- _Work to complete_: From the data below, copy exactly the lines that lie between the one holding "381 | 75 degrees counterclockwise |" and the one holding "missing | bell", including both, and nothing more.

Coordinate-based change listings
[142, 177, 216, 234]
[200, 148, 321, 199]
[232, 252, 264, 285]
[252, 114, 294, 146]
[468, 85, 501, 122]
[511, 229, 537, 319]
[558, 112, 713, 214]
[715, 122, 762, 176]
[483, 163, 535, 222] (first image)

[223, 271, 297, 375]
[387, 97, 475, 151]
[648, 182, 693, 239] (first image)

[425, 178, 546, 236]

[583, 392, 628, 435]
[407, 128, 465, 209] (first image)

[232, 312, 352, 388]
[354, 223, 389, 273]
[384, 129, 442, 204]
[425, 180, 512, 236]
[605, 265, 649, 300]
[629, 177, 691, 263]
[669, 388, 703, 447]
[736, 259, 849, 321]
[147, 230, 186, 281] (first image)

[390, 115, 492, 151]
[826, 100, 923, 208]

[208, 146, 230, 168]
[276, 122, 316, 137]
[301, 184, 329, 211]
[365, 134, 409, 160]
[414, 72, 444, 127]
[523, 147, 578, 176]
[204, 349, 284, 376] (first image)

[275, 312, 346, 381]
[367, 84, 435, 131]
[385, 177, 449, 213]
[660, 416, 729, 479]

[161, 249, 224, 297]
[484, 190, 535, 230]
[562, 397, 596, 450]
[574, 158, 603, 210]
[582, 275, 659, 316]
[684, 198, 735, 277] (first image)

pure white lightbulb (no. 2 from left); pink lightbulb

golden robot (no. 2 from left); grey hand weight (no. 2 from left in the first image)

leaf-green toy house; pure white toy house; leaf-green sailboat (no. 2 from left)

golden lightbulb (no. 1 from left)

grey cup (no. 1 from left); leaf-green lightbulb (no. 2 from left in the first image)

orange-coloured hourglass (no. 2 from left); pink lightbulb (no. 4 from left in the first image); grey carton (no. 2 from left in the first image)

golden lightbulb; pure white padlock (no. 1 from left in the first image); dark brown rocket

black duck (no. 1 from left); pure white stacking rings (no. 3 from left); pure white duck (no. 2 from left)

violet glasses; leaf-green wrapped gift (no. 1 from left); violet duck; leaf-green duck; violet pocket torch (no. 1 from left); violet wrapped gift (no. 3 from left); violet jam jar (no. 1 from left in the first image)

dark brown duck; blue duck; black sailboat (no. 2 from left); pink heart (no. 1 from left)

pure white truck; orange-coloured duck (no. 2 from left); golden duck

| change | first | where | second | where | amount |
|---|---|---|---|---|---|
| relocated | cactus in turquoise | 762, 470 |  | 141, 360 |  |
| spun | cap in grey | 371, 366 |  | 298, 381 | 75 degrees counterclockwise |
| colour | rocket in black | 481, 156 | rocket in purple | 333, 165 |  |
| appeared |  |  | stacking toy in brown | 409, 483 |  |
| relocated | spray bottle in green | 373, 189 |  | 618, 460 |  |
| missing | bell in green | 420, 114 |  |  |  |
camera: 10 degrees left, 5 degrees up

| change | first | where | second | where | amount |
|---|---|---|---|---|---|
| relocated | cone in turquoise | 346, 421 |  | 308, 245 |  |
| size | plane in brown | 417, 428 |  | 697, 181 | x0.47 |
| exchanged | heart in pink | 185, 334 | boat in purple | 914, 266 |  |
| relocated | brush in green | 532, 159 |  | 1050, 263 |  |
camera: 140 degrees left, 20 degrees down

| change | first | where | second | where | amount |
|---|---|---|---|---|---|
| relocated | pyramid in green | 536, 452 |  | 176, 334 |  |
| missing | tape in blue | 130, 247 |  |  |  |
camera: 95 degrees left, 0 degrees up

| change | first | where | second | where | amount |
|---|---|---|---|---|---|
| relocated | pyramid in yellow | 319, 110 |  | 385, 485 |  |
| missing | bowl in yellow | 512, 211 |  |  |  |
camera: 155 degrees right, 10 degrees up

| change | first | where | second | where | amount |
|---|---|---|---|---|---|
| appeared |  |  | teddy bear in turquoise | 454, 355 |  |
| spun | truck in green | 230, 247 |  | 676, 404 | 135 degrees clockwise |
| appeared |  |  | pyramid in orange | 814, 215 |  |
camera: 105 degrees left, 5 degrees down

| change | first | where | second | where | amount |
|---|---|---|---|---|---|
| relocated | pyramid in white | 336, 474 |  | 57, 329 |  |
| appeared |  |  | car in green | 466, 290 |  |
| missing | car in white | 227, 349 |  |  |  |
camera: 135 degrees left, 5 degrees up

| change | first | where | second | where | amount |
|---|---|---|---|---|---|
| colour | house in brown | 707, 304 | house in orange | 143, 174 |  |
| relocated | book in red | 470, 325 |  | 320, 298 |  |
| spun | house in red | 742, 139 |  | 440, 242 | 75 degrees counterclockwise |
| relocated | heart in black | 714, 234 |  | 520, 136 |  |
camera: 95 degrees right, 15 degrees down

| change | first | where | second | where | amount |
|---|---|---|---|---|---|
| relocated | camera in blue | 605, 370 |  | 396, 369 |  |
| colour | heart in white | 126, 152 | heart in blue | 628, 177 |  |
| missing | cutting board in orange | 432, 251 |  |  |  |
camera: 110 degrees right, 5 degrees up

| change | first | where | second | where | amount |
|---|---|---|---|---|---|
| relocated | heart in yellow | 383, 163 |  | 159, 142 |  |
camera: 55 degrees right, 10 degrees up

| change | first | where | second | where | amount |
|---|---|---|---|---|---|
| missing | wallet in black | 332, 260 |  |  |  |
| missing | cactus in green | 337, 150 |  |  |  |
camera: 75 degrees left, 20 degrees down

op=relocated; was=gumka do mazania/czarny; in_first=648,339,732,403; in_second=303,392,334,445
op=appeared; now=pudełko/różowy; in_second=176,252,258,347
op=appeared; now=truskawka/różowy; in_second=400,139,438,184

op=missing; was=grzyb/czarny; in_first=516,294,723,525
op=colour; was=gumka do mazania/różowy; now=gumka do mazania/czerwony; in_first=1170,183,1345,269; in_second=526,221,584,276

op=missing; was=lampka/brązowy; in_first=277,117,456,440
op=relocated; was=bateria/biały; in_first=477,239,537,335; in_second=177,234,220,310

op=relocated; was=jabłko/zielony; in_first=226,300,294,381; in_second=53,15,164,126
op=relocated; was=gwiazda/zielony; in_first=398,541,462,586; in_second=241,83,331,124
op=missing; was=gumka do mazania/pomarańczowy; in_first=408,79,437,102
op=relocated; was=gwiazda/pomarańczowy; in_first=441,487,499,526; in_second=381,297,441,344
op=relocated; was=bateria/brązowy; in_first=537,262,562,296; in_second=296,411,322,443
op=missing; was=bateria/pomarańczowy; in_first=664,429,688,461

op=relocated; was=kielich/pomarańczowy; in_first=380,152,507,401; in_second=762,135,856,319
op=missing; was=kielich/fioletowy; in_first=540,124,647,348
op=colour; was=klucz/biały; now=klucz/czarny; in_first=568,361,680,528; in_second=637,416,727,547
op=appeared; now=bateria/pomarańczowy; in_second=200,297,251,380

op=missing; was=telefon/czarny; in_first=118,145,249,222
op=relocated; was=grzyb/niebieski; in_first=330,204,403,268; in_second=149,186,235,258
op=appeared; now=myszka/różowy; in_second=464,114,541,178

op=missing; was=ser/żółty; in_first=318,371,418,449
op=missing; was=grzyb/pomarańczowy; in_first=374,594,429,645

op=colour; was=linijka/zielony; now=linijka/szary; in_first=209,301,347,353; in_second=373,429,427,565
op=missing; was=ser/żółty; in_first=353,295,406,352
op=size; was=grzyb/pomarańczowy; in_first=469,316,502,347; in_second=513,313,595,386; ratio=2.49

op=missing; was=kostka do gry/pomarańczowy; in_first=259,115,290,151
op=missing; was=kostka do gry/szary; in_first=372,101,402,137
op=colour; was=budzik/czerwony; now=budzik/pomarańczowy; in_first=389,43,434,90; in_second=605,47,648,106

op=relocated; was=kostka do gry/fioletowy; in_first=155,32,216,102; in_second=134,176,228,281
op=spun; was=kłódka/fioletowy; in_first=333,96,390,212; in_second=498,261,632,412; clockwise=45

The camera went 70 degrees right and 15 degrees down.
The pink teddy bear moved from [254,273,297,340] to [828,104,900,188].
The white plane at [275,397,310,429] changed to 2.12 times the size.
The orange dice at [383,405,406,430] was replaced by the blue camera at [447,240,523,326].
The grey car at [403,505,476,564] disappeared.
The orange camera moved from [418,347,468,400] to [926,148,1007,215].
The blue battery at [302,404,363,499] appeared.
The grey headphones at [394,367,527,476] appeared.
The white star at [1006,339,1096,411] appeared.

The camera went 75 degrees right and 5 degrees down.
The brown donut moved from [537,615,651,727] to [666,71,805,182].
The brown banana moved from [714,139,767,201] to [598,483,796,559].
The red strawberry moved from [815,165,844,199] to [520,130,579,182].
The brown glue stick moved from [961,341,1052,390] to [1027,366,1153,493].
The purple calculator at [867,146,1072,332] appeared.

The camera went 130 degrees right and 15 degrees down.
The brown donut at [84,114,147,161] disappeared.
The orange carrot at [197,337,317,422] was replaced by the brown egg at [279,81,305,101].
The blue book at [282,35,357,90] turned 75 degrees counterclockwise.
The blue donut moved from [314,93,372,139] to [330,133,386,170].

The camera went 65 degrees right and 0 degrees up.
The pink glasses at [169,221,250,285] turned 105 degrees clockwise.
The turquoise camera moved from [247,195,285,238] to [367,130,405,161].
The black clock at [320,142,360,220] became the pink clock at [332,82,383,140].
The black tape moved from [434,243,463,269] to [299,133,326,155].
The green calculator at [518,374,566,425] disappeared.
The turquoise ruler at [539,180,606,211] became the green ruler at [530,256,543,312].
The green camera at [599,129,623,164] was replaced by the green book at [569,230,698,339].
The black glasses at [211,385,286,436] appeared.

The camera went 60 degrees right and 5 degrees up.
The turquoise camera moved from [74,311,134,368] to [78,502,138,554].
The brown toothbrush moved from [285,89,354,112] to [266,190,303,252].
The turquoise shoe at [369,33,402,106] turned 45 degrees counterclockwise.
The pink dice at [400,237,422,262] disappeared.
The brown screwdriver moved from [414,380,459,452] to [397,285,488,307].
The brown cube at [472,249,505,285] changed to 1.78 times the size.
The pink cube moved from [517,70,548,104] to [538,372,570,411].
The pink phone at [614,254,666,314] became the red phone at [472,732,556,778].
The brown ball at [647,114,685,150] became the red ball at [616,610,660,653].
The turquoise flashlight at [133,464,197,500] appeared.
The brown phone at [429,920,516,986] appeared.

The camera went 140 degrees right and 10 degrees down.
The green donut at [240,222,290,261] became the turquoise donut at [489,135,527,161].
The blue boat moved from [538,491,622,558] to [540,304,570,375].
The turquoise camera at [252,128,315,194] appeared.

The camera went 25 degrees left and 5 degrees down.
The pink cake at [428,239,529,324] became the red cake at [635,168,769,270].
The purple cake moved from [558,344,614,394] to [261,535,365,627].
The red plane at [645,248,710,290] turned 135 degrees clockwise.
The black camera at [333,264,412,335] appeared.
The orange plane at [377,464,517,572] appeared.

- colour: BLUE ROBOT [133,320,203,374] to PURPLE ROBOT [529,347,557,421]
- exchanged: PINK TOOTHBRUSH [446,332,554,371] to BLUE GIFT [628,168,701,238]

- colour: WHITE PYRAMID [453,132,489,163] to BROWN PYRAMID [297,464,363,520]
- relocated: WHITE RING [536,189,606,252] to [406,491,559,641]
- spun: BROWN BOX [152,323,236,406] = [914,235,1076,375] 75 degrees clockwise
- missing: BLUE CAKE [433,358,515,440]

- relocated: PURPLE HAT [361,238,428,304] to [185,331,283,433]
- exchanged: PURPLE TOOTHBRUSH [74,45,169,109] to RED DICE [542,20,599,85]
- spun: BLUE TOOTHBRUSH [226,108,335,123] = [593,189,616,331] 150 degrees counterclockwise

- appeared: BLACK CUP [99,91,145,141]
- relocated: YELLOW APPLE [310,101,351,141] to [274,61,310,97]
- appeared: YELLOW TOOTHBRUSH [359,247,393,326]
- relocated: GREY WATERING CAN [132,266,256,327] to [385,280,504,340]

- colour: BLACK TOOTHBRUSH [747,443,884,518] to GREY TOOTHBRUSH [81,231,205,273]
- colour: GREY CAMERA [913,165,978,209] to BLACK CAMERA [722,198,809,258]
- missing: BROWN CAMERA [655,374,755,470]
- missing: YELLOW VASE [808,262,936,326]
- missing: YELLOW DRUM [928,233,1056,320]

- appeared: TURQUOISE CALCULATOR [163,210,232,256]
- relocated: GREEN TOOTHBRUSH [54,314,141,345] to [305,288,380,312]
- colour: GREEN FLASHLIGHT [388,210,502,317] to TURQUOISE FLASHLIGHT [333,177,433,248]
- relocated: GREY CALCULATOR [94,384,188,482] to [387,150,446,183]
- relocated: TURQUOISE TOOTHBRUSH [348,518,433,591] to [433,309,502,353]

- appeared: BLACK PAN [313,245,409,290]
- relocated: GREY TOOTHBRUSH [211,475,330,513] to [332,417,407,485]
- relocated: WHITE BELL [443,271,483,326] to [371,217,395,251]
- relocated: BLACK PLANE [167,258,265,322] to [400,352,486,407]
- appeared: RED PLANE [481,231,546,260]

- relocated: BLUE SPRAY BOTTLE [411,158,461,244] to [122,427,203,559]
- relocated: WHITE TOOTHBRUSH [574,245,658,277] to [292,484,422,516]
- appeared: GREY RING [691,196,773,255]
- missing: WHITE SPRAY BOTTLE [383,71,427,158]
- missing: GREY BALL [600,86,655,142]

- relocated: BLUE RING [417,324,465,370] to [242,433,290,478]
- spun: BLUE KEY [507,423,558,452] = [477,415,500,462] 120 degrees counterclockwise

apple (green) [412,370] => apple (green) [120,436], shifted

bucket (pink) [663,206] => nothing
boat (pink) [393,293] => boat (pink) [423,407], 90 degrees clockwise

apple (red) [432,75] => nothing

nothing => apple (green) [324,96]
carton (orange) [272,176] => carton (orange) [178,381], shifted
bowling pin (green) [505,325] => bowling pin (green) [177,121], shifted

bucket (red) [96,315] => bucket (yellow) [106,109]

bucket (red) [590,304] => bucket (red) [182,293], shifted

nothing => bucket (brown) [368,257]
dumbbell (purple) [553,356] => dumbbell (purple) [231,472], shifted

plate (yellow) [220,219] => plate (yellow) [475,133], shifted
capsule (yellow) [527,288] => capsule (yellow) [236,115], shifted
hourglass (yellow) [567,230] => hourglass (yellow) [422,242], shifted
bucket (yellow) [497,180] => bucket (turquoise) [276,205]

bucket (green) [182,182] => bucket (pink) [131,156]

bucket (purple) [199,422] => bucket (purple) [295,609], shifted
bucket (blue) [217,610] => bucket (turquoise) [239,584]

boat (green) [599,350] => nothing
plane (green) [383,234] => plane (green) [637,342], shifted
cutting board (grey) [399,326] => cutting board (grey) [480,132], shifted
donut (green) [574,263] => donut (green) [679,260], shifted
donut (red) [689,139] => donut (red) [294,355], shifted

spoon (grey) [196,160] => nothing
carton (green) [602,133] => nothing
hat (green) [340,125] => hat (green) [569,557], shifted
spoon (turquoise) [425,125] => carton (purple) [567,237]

- _Written reply_:
| spun | cap in grey | 371, 366 |  | 298, 381 | 75 degrees counterclockwise |
| colour | rocket in black | 481, 156 | rocket in purple | 333, 165 |  |
| appeared |  |  | stacking toy in brown | 409, 483 |  |
| relocated | spray bottle in green | 373, 189 |  | 618, 460 |  |
| missing | bell in green | 420, 114 |  |  |  |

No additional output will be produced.